Given information:
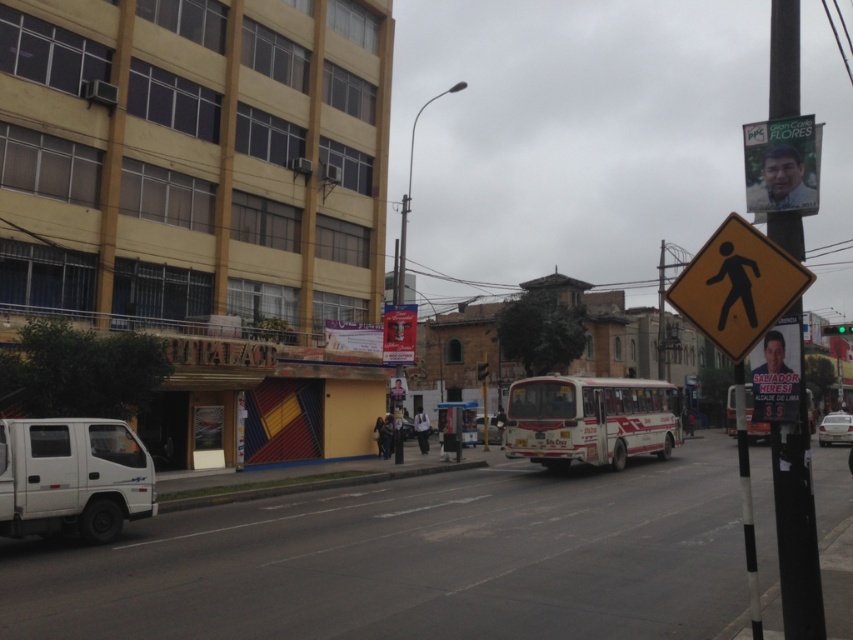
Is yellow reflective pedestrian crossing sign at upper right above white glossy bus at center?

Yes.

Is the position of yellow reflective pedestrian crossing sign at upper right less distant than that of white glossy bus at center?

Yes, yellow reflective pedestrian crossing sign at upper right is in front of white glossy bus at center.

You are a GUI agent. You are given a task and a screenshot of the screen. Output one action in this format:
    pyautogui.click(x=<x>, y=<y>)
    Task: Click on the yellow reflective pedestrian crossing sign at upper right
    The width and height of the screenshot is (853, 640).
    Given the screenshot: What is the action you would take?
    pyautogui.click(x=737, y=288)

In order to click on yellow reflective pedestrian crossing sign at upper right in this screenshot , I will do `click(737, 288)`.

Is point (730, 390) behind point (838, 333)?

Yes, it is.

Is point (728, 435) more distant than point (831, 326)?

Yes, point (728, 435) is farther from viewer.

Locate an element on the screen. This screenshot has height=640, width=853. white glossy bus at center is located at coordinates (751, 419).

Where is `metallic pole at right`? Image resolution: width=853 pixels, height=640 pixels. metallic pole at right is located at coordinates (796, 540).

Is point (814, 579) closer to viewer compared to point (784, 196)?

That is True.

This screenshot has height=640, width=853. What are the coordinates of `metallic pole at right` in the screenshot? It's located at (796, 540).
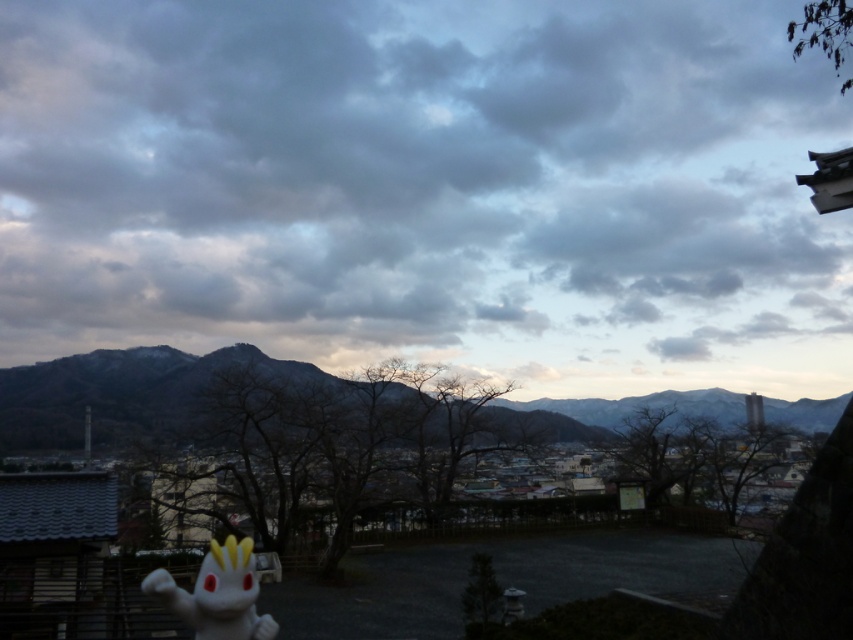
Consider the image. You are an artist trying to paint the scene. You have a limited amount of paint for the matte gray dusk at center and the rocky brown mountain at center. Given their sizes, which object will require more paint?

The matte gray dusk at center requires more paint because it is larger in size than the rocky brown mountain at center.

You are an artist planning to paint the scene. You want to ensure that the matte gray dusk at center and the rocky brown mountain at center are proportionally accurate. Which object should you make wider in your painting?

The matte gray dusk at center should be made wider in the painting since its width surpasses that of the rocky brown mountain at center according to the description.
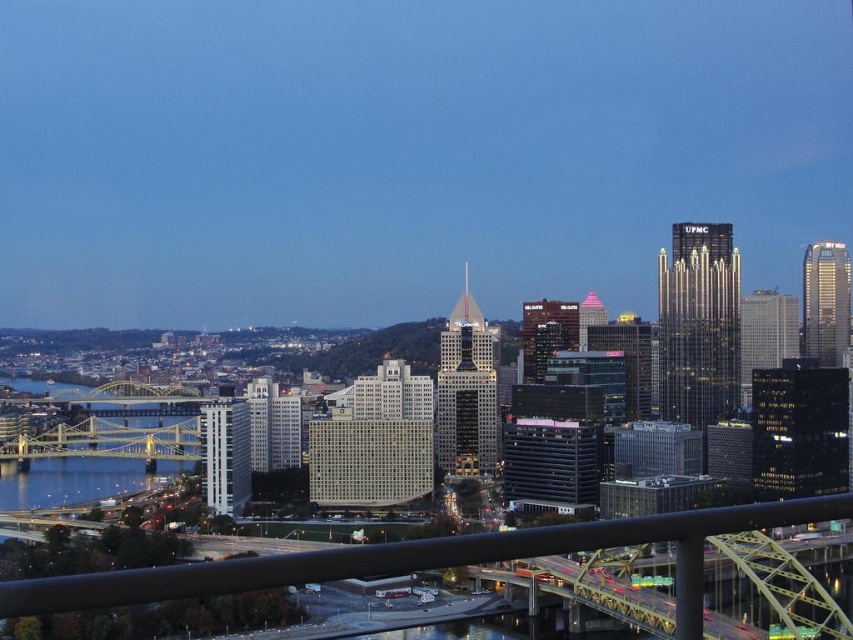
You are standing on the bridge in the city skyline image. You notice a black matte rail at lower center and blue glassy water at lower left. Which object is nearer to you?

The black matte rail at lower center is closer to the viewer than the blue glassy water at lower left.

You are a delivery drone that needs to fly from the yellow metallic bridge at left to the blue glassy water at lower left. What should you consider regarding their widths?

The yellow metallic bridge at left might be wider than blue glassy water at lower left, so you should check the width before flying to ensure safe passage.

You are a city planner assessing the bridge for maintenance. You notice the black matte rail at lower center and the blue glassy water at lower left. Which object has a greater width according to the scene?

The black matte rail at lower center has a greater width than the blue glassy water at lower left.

...

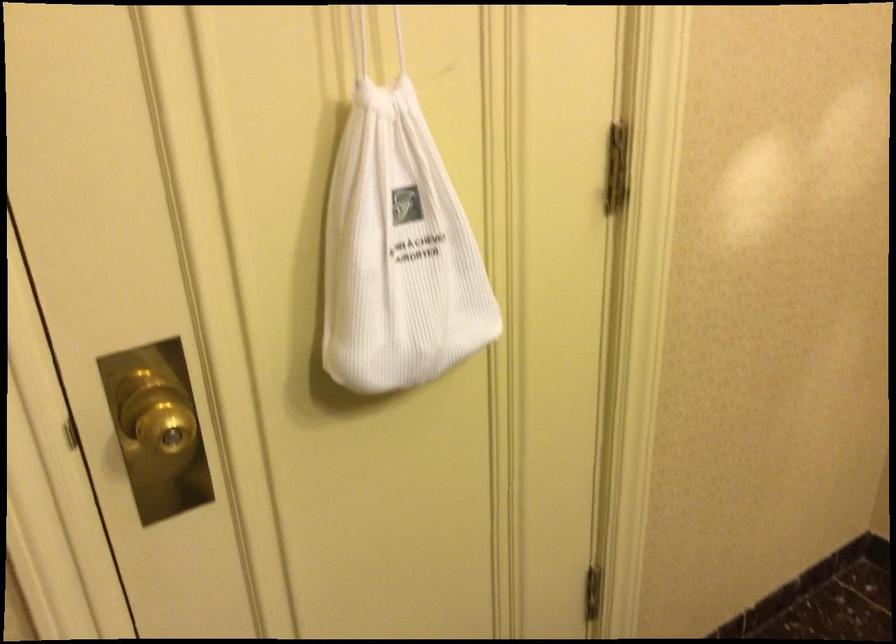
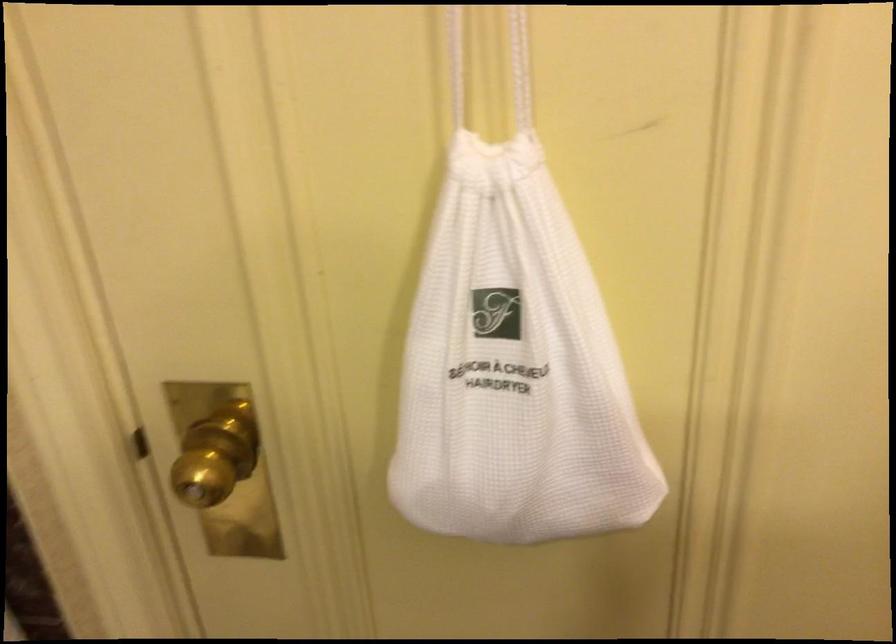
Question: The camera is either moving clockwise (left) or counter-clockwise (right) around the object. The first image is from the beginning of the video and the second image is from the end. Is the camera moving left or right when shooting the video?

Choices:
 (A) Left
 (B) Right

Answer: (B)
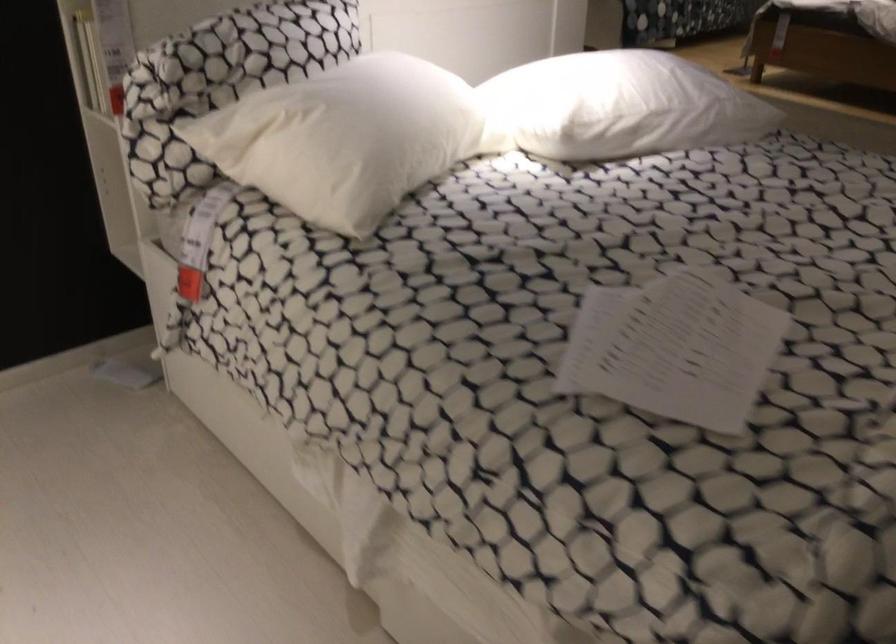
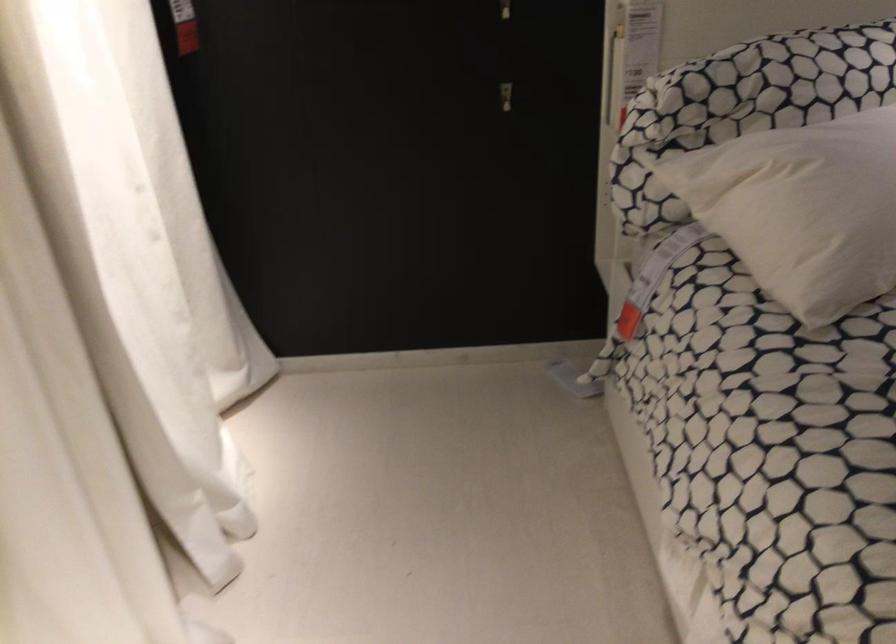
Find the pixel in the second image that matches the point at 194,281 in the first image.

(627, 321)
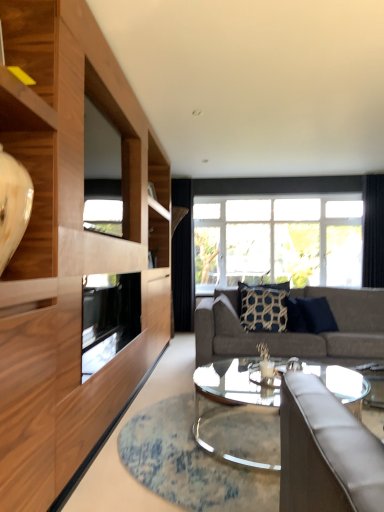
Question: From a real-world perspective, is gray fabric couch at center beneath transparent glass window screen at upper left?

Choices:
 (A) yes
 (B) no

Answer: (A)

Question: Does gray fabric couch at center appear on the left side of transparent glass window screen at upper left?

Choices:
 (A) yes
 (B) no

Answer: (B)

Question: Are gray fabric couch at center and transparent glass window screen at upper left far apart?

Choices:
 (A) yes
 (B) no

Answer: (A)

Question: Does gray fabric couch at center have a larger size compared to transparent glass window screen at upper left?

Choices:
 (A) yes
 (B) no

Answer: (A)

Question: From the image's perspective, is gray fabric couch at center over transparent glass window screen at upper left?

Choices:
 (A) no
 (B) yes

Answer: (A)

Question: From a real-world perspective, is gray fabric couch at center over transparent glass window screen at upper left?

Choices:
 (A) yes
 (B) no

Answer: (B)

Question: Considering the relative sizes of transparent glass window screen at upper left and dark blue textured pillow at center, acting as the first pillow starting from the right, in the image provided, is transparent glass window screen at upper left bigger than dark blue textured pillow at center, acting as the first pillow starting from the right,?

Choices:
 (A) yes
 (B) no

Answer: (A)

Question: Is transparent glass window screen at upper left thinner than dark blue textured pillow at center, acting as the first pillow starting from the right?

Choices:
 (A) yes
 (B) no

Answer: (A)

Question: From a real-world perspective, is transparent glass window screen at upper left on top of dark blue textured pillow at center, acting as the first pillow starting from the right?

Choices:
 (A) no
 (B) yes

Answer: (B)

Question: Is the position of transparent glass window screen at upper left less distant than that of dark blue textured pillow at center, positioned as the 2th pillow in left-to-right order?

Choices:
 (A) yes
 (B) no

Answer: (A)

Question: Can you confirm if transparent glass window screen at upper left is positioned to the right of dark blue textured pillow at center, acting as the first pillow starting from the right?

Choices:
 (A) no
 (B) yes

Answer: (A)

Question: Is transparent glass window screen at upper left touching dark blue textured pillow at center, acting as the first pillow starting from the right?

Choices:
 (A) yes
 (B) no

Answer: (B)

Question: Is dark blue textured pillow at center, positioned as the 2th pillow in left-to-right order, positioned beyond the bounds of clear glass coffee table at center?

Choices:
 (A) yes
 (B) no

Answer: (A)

==

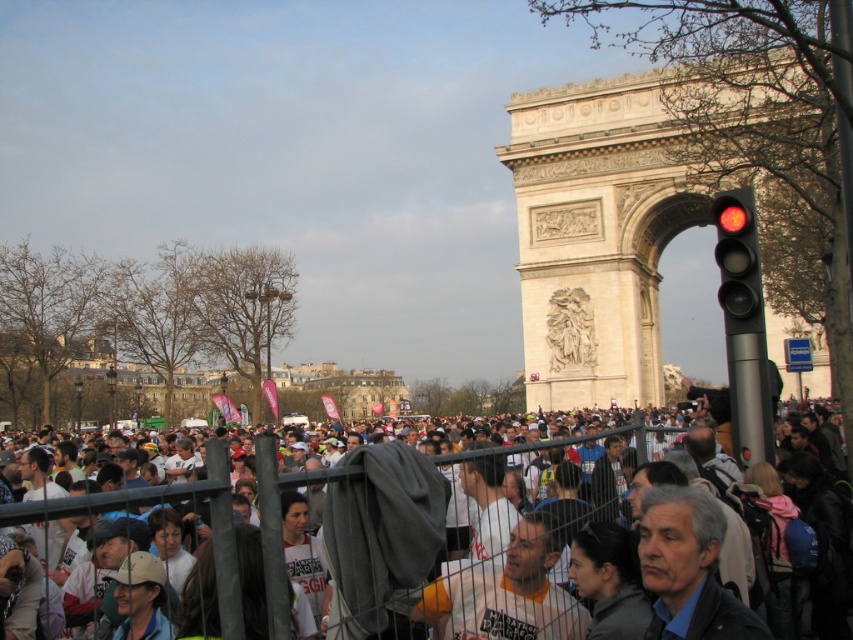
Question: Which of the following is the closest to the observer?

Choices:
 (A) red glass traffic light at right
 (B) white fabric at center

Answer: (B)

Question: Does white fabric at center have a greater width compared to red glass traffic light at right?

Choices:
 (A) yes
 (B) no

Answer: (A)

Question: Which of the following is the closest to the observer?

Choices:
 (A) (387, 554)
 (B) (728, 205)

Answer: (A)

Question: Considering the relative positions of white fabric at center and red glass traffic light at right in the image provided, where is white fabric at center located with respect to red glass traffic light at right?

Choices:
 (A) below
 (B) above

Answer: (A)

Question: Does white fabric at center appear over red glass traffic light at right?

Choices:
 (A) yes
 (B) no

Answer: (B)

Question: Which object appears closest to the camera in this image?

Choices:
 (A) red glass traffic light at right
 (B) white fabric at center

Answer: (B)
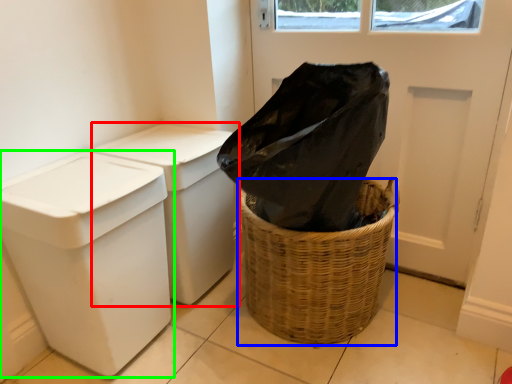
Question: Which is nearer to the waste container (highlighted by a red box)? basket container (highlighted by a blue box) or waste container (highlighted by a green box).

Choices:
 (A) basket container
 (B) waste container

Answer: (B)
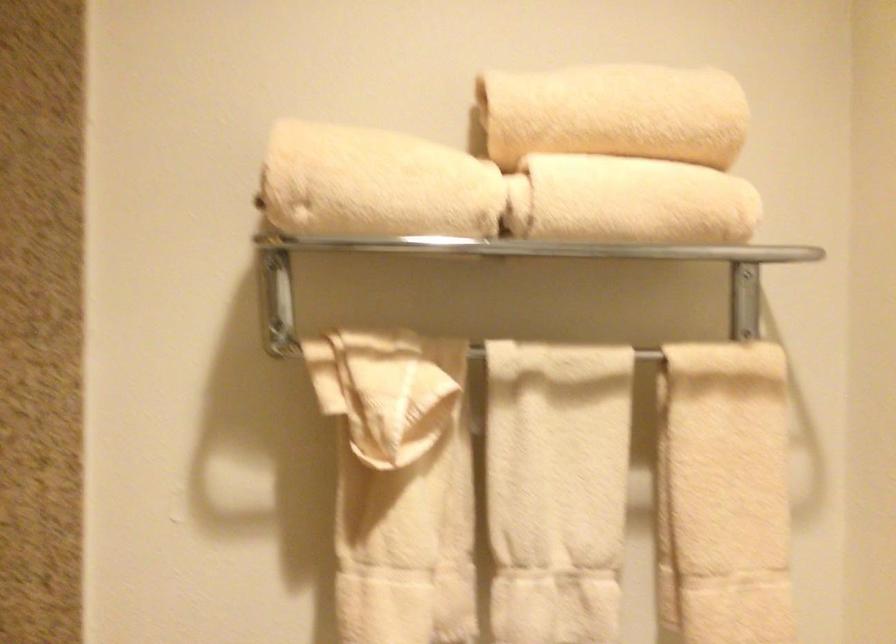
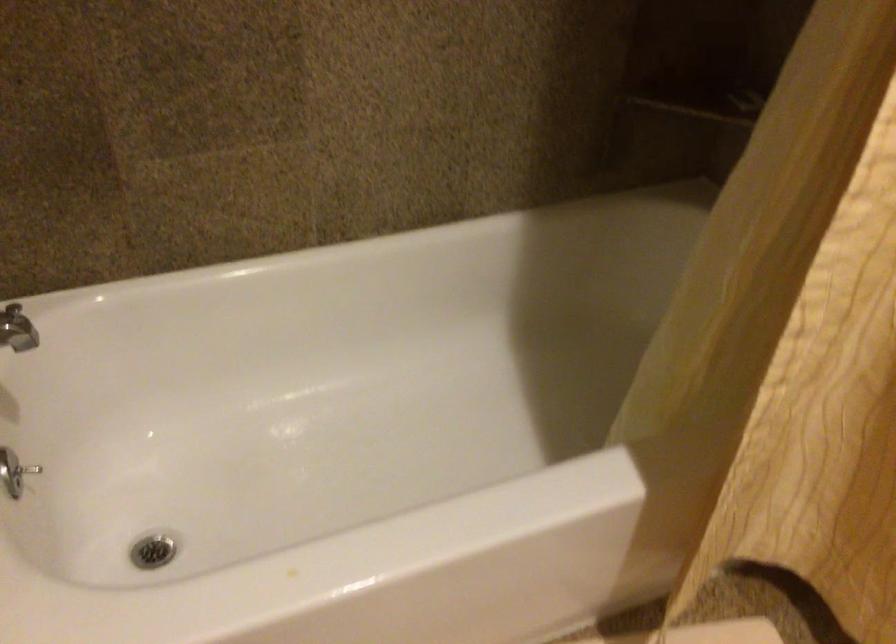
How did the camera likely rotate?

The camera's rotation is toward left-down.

Task objective: Please extract the lines in the records from the one containing "Is yellow reflective" through the one containing "Yes, yellow reflective", inclusive, and copy them without any changes.

Exercise output:
Is yellow reflective pedestrian crossing sign at upper right above white glossy bus at center?

Yes.

Is the position of yellow reflective pedestrian crossing sign at upper right less distant than that of white glossy bus at center?

Yes, yellow reflective pedestrian crossing sign at upper right is in front of white glossy bus at center.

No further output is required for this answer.